_Exercise goal_
Copy each line from the entries that the word "lemon" appears in.

_Material for this exercise_
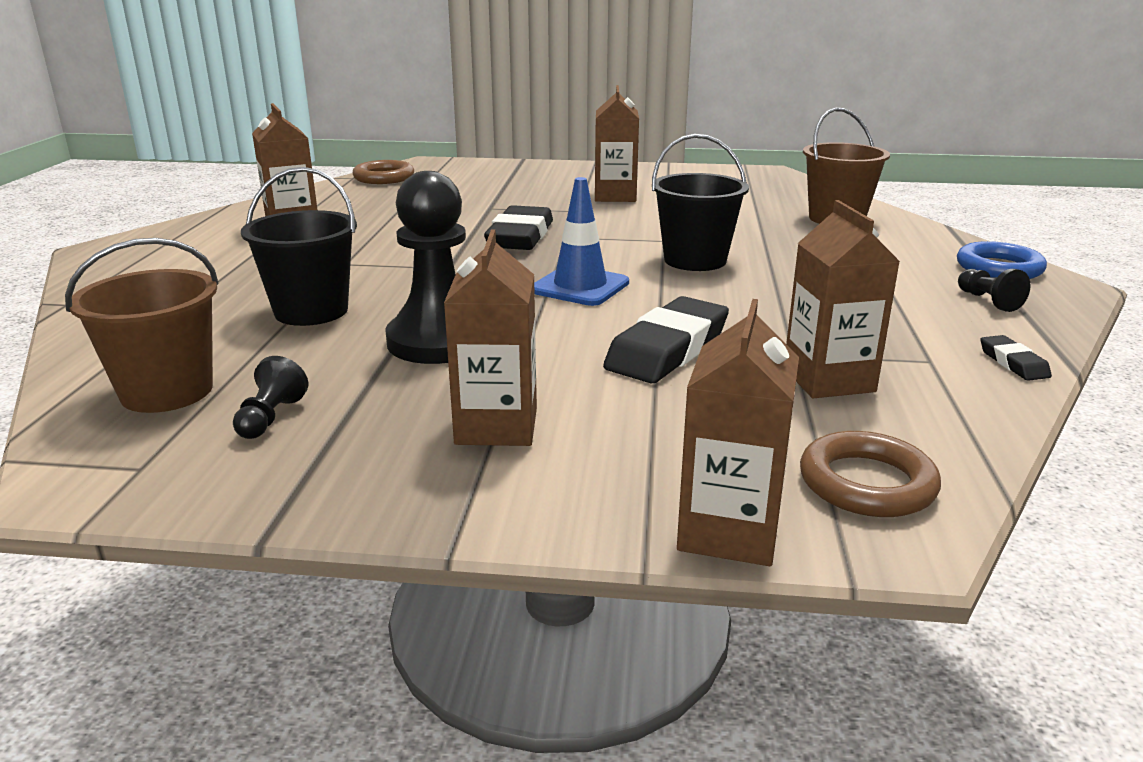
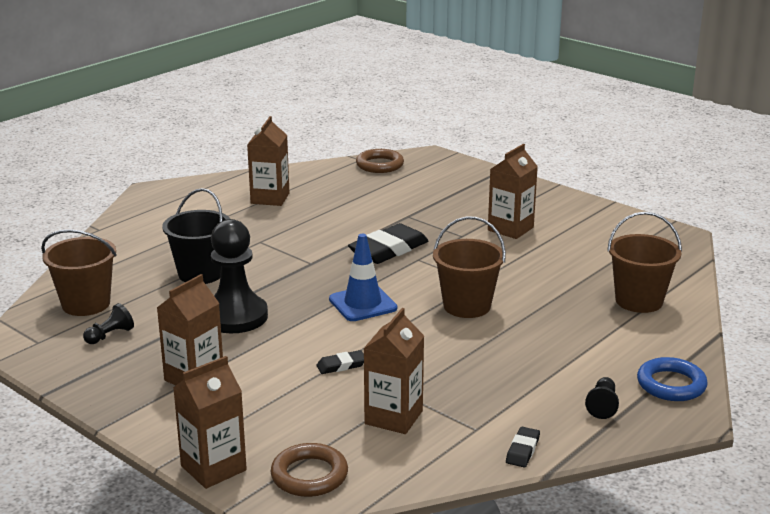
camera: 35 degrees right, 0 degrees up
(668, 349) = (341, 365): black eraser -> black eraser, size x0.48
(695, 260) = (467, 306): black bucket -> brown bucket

--

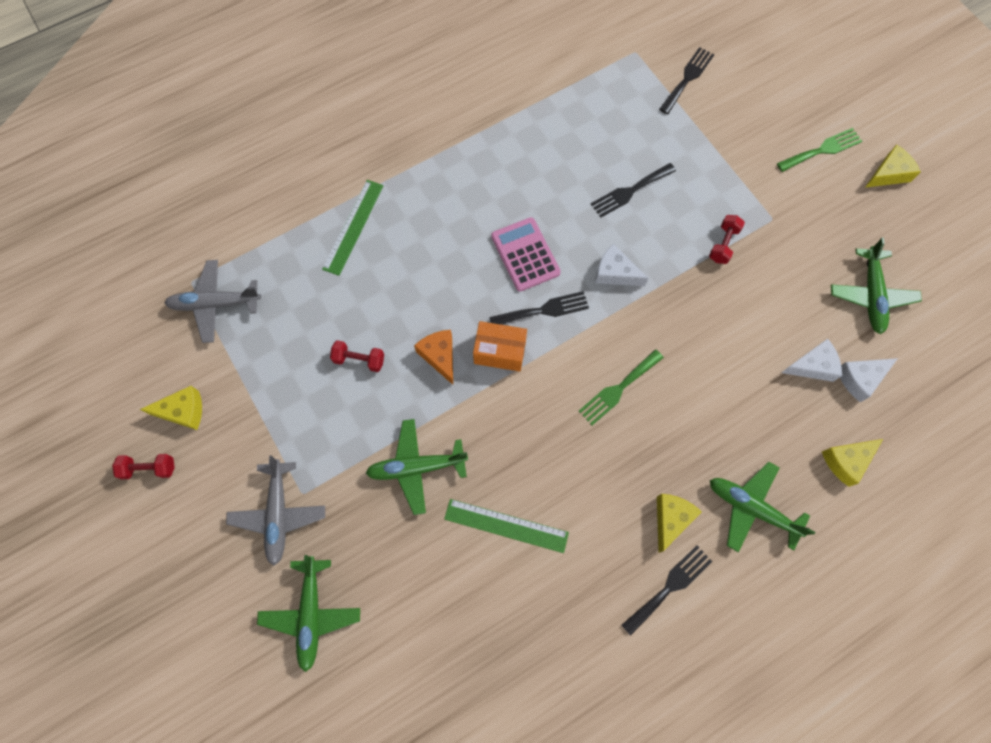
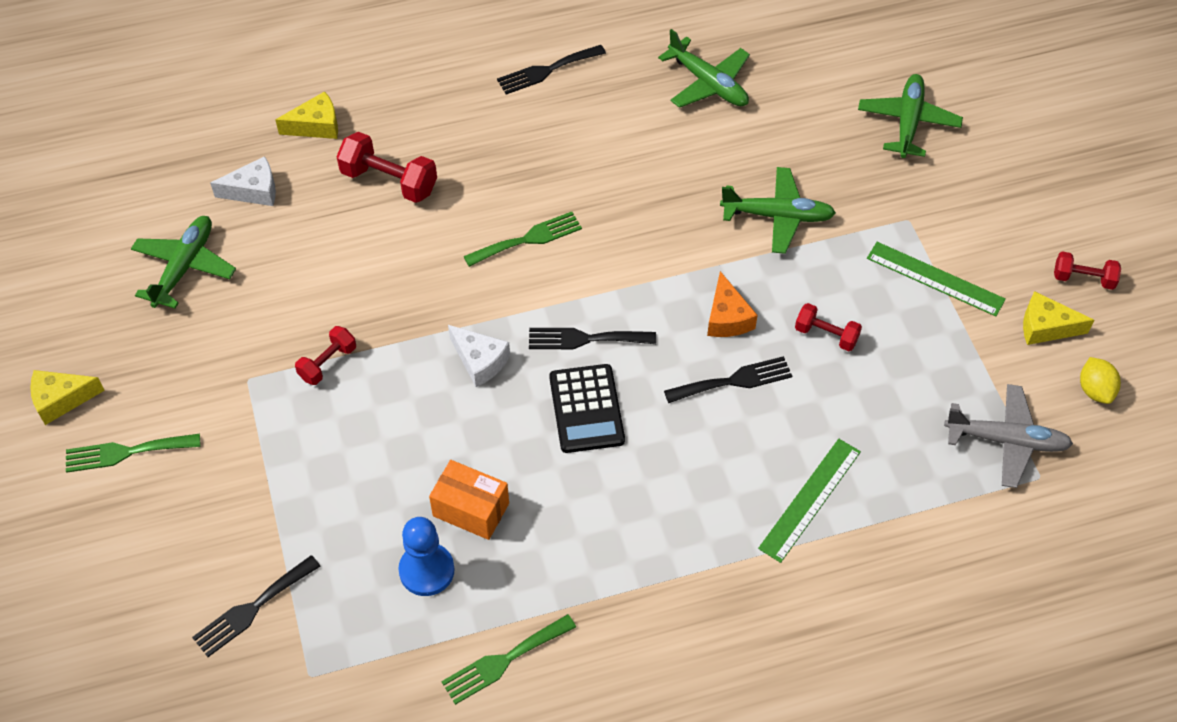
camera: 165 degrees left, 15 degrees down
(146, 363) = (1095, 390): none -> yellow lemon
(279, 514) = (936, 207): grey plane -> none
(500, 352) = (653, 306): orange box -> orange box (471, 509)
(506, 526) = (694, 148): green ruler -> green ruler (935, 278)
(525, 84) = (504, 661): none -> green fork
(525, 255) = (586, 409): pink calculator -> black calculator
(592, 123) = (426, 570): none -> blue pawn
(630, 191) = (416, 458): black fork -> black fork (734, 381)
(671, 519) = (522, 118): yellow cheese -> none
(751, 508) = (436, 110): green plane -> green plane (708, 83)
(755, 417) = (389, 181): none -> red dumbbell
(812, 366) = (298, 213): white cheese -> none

--

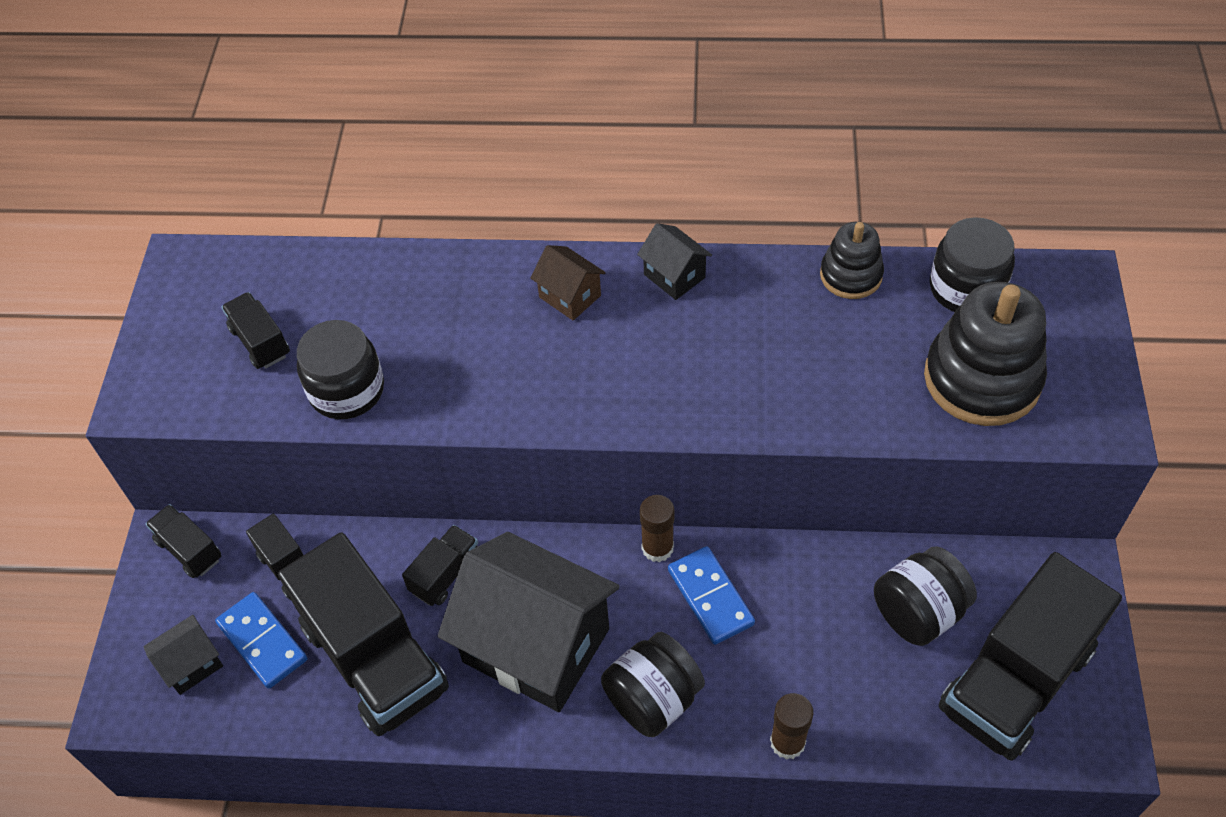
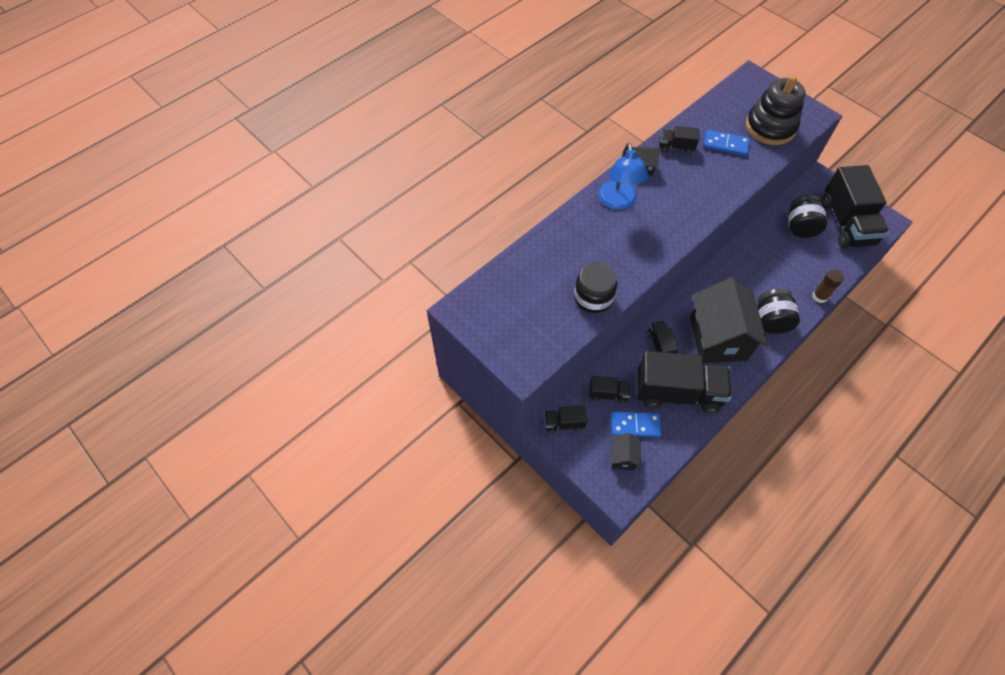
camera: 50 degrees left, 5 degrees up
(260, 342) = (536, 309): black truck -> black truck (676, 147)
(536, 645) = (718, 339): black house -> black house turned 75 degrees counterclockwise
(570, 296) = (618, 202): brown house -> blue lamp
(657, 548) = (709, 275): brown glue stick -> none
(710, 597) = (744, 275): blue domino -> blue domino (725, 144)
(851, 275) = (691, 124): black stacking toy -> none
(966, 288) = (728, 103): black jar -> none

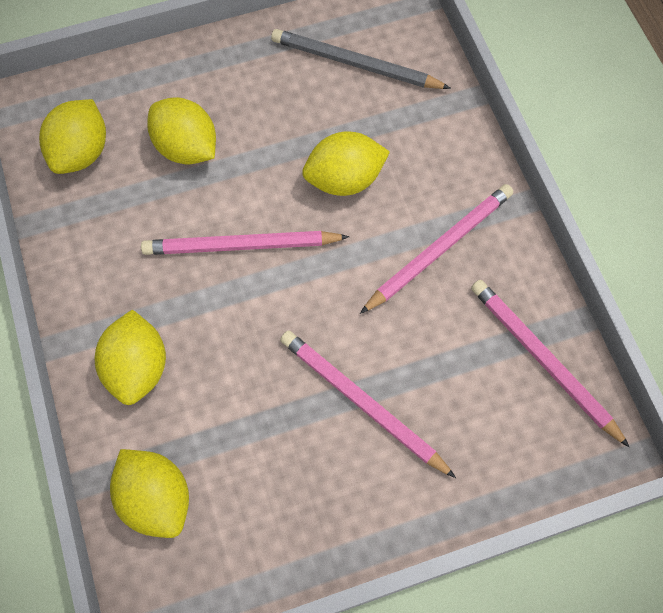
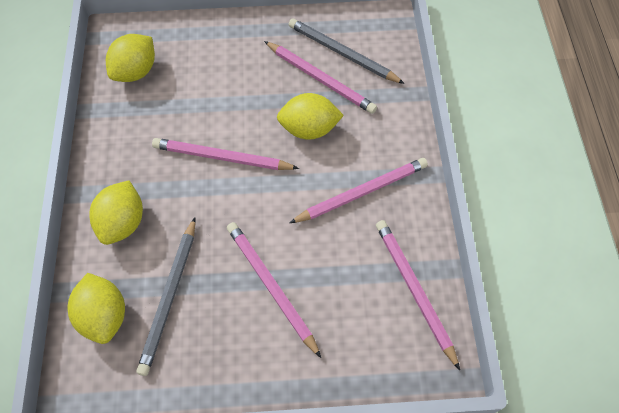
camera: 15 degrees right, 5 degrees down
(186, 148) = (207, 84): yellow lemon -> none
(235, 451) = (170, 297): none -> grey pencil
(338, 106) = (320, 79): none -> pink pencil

_Answer section_
(146, 363) = (1095, 390): none -> yellow lemon
(186, 148) = (207, 84): yellow lemon -> none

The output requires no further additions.